[DATA TO USE — start]

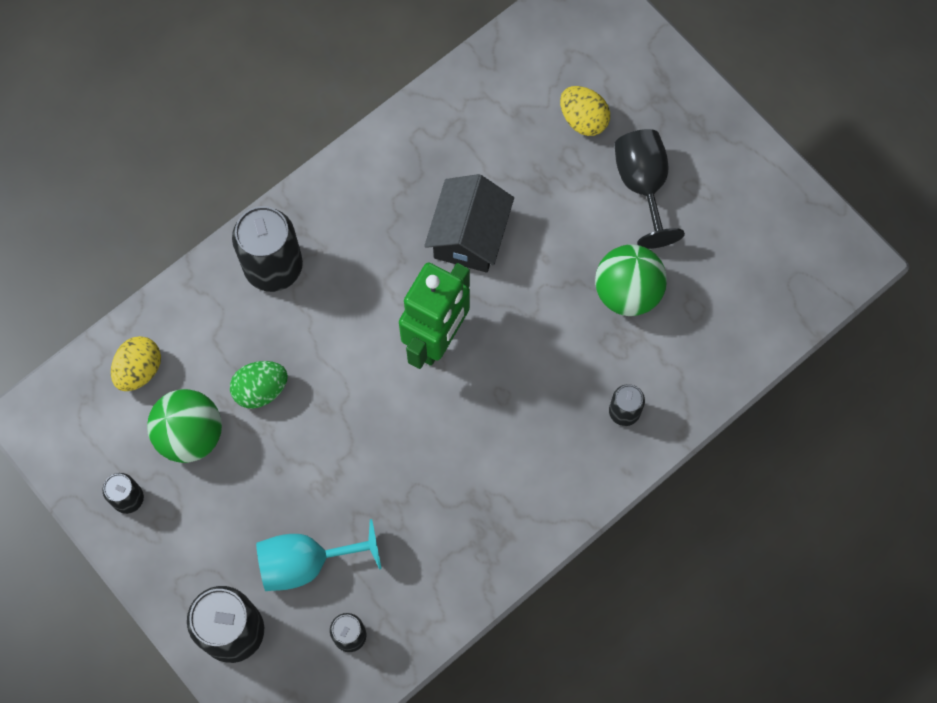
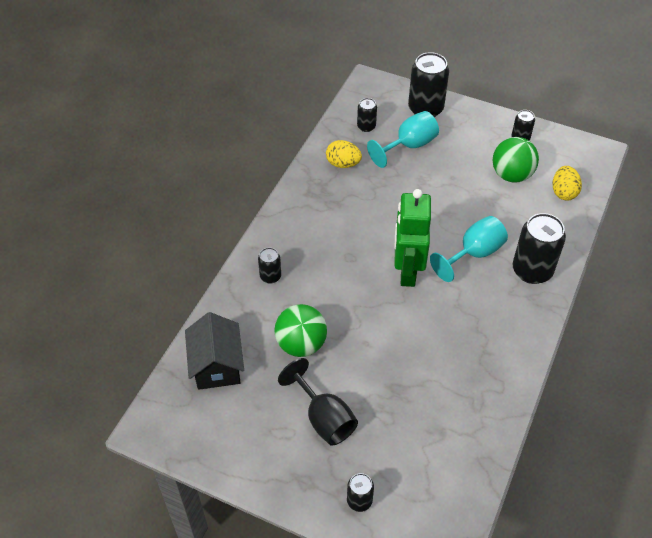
camera: 155 degrees right, 20 degrees down
green egg [230,361,288,409] -> none
black house [424,174,514,273] -> black house moved to [185,312,244,390]
yellow egg [560,86,610,136] -> yellow egg moved to [326,140,362,168]
none -> black can [347,473,374,512]
none -> turquoise goblet [430,216,508,282]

[DATA TO USE — finish]

The exercise is to copy out every line above that has the word "none" in it.

green egg [230,361,288,409] -> none
none -> black can [347,473,374,512]
none -> turquoise goblet [430,216,508,282]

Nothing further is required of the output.